| What is expected |
The records are to be copied word for word, and the pictures dropped.

| Recorded data |

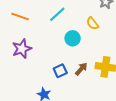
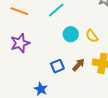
yellow semicircle: (93, 23) -> (92, 36), moved

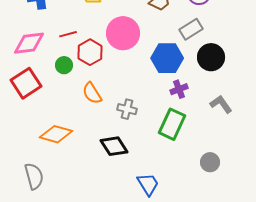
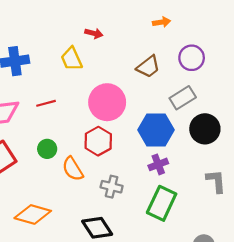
red hexagon: (90, 52) -> (98, 141), moved
green circle: (64, 65) -> (47, 149), moved
purple cross: (179, 89) -> (158, 164), moved
gray L-shape: (221, 104) -> (216, 181), turned 30

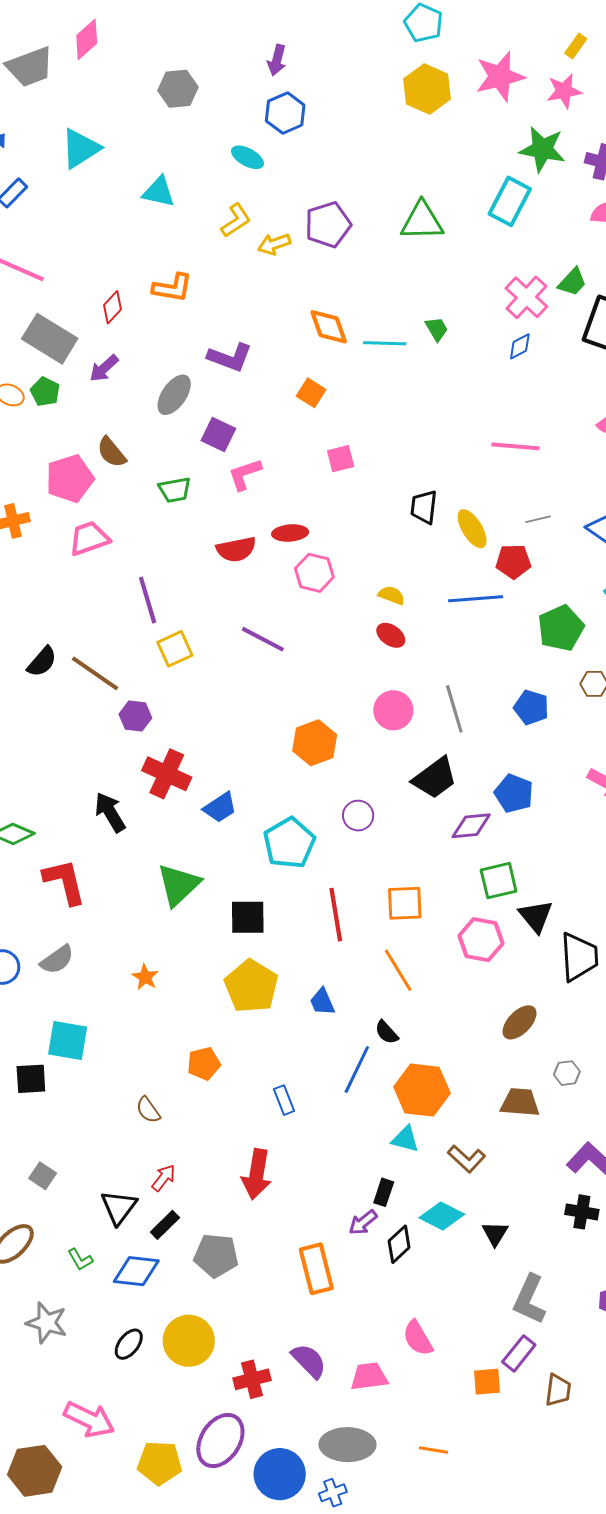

| Solution to this exercise |
yellow semicircle: (93, 23) -> (92, 36), moved

red hexagon: (90, 52) -> (98, 141), moved
green circle: (64, 65) -> (47, 149), moved
purple cross: (179, 89) -> (158, 164), moved
gray L-shape: (221, 104) -> (216, 181), turned 30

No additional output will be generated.